Task material:
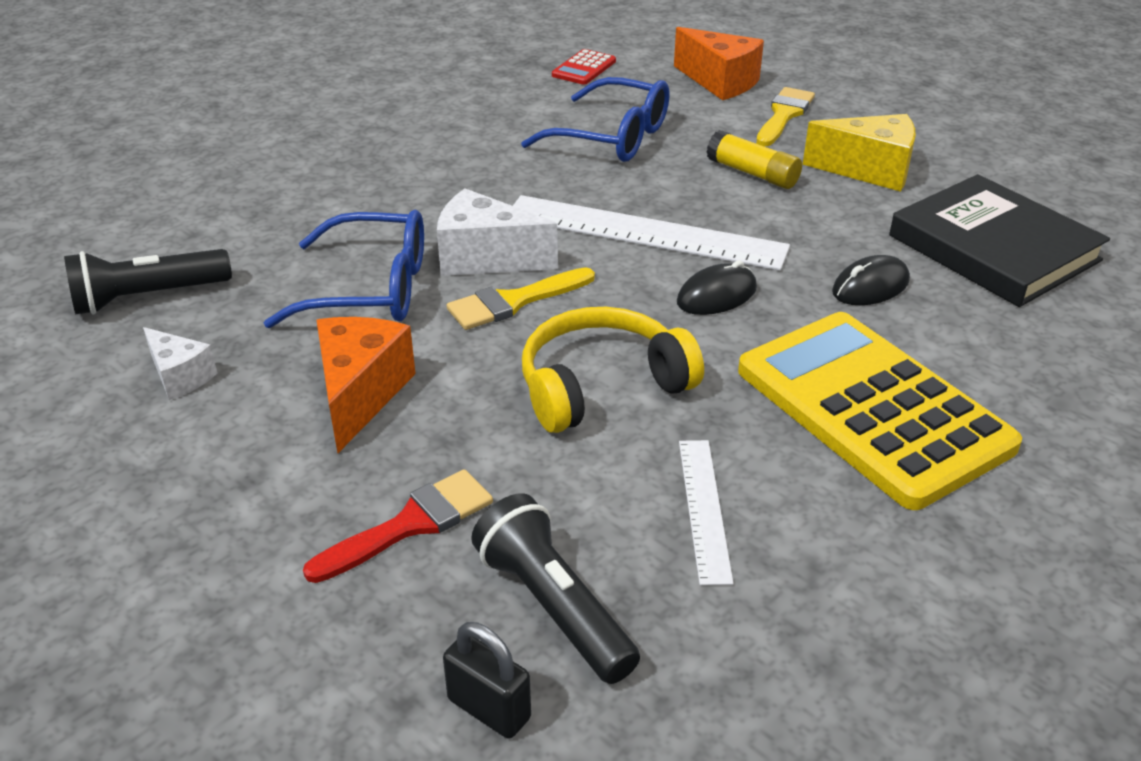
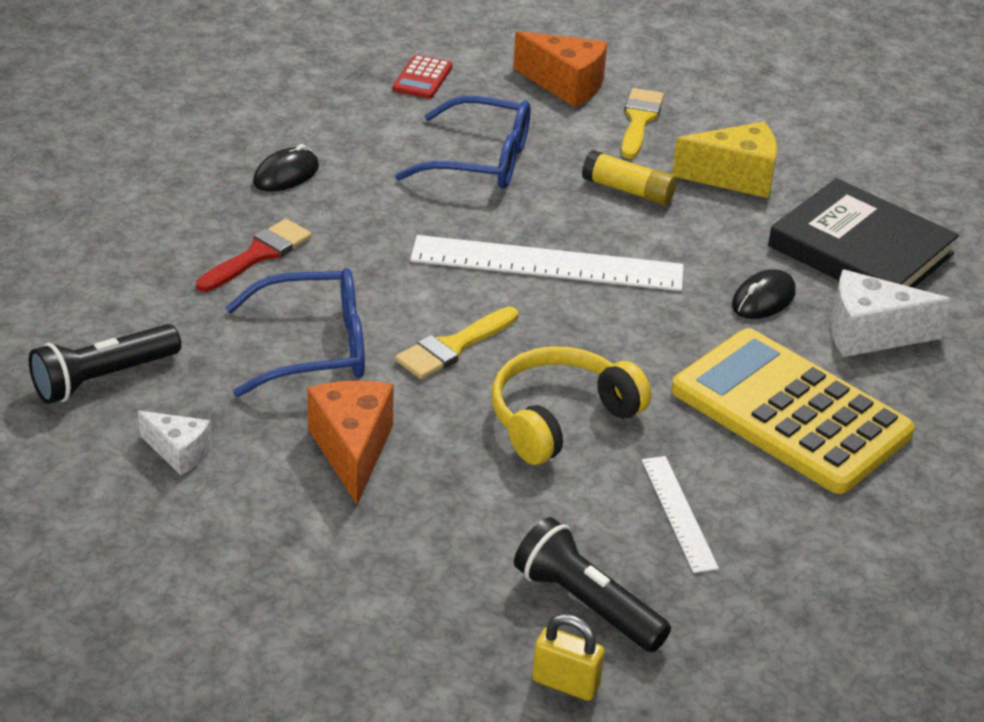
camera: 15 degrees left, 0 degrees up
(410, 524) = (446, 556): red brush -> red brush (258, 255)
(485, 258) = (409, 305): white cheese -> white cheese (869, 334)
(489, 708) = (565, 683): black padlock -> yellow padlock
(716, 295) = (632, 322): black mouse -> black mouse (286, 175)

The task:
Among the records, find every line holding the word "black" and copy it.

Your solution:
(489, 708) = (565, 683): black padlock -> yellow padlock
(716, 295) = (632, 322): black mouse -> black mouse (286, 175)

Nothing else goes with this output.